▶ [Problem details] Copy the data below word for word, from its first line through the line containing "Locate an element on the page.", with that line included.

[begin Records supplied]

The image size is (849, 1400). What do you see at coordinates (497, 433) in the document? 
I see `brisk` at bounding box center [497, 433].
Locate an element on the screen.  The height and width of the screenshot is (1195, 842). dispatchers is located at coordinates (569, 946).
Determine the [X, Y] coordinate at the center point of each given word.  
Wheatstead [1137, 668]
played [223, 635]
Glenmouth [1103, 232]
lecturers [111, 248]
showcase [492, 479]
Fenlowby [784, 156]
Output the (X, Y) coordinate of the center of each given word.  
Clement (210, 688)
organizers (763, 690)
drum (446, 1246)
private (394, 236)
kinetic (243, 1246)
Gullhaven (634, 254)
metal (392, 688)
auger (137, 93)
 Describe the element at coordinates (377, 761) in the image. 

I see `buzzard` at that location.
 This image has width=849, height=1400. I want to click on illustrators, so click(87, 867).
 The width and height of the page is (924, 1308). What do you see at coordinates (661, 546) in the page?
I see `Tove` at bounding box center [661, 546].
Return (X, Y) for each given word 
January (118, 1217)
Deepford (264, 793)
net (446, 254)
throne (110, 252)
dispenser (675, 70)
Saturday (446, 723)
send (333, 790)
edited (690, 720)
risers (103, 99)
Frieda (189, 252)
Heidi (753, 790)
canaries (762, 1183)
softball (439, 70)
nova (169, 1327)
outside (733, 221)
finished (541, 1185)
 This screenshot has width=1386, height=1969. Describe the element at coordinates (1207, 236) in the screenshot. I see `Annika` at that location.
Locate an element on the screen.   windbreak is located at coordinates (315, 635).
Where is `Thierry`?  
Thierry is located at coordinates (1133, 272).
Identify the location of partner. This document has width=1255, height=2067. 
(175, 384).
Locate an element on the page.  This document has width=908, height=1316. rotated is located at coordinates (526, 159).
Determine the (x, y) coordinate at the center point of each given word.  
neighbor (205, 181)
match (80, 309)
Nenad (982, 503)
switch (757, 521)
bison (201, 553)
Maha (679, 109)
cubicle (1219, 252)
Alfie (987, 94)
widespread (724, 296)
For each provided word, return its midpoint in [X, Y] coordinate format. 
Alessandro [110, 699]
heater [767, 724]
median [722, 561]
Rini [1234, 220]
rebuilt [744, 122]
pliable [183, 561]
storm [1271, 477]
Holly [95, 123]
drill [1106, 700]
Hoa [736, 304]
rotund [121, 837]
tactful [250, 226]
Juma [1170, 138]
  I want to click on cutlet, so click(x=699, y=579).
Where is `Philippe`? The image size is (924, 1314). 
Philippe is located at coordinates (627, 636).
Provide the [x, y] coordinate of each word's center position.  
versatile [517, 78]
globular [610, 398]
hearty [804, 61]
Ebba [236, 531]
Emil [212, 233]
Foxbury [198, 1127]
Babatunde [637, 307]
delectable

[end Records supplied]

▶ [Worked answer]
The image size is (849, 1400). What do you see at coordinates (497, 433) in the document? 
I see `brisk` at bounding box center [497, 433].
Locate an element on the screen.  The height and width of the screenshot is (1195, 842). dispatchers is located at coordinates (569, 946).
Determine the [X, Y] coordinate at the center point of each given word.  
Wheatstead [1137, 668]
played [223, 635]
Glenmouth [1103, 232]
lecturers [111, 248]
showcase [492, 479]
Fenlowby [784, 156]
Output the (X, Y) coordinate of the center of each given word.  
Clement (210, 688)
organizers (763, 690)
drum (446, 1246)
private (394, 236)
kinetic (243, 1246)
Gullhaven (634, 254)
metal (392, 688)
auger (137, 93)
 Describe the element at coordinates (377, 761) in the image. 

I see `buzzard` at that location.
 This image has width=849, height=1400. I want to click on illustrators, so click(87, 867).
 The width and height of the page is (924, 1308). What do you see at coordinates (661, 546) in the page?
I see `Tove` at bounding box center [661, 546].
Return (X, Y) for each given word 
January (118, 1217)
Deepford (264, 793)
net (446, 254)
throne (110, 252)
dispenser (675, 70)
Saturday (446, 723)
send (333, 790)
edited (690, 720)
risers (103, 99)
Frieda (189, 252)
Heidi (753, 790)
canaries (762, 1183)
softball (439, 70)
nova (169, 1327)
outside (733, 221)
finished (541, 1185)
 This screenshot has width=1386, height=1969. Describe the element at coordinates (1207, 236) in the screenshot. I see `Annika` at that location.
Locate an element on the screen.   windbreak is located at coordinates (315, 635).
Where is `Thierry`?  
Thierry is located at coordinates (1133, 272).
Identify the location of partner. This document has width=1255, height=2067. 
(175, 384).
Locate an element on the page.  This document has width=908, height=1316. rotated is located at coordinates (526, 159).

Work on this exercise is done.